Work order
An exact copy of the lines from the one containing "red 1x2 brick [157,128,220,187]" through the final line of the records is the only acceptable answer.

Data records
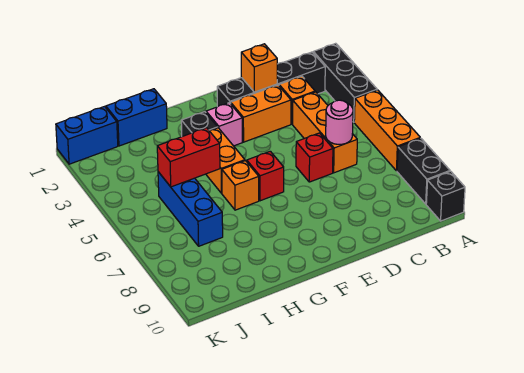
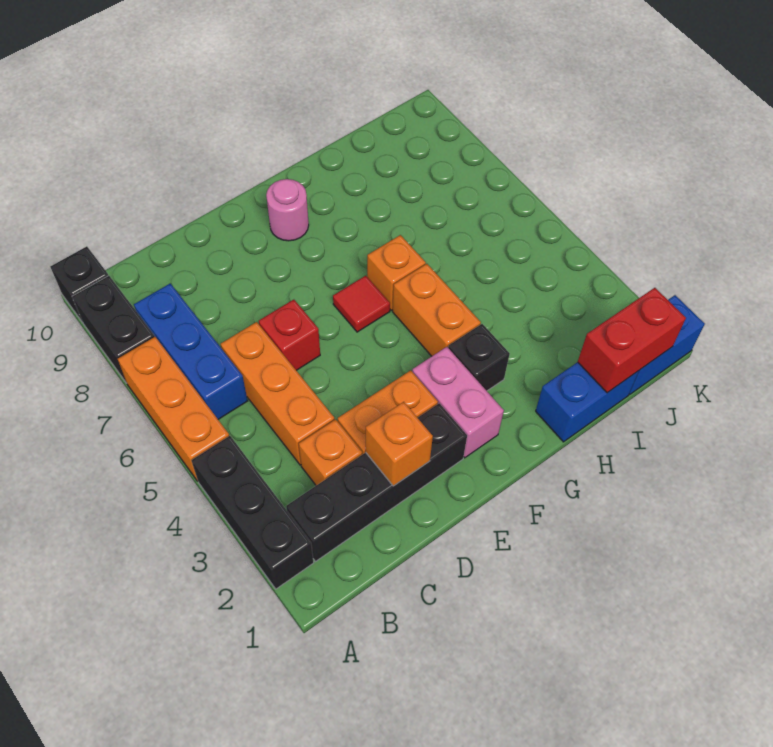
pink 1x1 round brick [326,100,353,144] -> pink 1x1 round brick moved to [266,179,309,241]
pink 1x1 brick [206,103,242,146] -> pink 1x2 brick [412,347,504,458]
red 1x1 brick [247,151,284,201] -> red 1x1 tile [333,276,390,332]
red 1x2 brick [157,128,220,187] -> red 1x2 brick moved to [578,288,686,393]
blue 1x3 brick [158,172,223,246] -> blue 1x3 brick moved to [134,284,248,419]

Solution for this task
red 1x2 brick [157,128,220,187] -> red 1x2 brick moved to [578,288,686,393]
blue 1x3 brick [158,172,223,246] -> blue 1x3 brick moved to [134,284,248,419]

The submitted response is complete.